Start of Study material

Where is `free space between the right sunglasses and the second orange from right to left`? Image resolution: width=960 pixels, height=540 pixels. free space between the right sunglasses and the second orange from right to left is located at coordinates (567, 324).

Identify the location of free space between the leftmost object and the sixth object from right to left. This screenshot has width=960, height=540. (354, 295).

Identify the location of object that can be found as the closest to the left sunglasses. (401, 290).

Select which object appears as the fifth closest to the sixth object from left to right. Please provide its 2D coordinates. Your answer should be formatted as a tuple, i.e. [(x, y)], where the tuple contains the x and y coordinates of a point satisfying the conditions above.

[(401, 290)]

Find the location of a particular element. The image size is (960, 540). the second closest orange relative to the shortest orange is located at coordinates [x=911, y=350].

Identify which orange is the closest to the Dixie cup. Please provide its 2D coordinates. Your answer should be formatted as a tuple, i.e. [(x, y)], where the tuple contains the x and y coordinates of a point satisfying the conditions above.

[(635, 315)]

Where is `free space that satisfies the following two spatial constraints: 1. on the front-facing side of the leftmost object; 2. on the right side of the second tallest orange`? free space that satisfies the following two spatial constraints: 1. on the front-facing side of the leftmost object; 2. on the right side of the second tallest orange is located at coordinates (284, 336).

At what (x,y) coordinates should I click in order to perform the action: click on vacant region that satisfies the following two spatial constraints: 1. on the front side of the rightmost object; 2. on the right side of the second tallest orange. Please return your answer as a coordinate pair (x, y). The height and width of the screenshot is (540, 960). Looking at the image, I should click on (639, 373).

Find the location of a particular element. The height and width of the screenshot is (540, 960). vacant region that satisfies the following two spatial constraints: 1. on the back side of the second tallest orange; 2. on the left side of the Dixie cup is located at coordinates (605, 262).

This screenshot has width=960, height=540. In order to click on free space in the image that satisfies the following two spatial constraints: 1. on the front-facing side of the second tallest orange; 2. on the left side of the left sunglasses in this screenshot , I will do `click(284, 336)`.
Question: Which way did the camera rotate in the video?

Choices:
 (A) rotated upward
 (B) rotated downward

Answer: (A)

End of Study material

What needs to be done ->
Which rows above contain the word "screenshot"? Pull out each of those rows in full, and treat case as significant when matching.

Task result ->
Identify the location of free space between the leftmost object and the sixth object from right to left. This screenshot has width=960, height=540. (354, 295).
At what (x,y) coordinates should I click in order to perform the action: click on vacant region that satisfies the following two spatial constraints: 1. on the front side of the rightmost object; 2. on the right side of the second tallest orange. Please return your answer as a coordinate pair (x, y). The height and width of the screenshot is (540, 960). Looking at the image, I should click on (639, 373).
Find the location of a particular element. The height and width of the screenshot is (540, 960). vacant region that satisfies the following two spatial constraints: 1. on the back side of the second tallest orange; 2. on the left side of the Dixie cup is located at coordinates (605, 262).
This screenshot has width=960, height=540. In order to click on free space in the image that satisfies the following two spatial constraints: 1. on the front-facing side of the second tallest orange; 2. on the left side of the left sunglasses in this screenshot , I will do `click(284, 336)`.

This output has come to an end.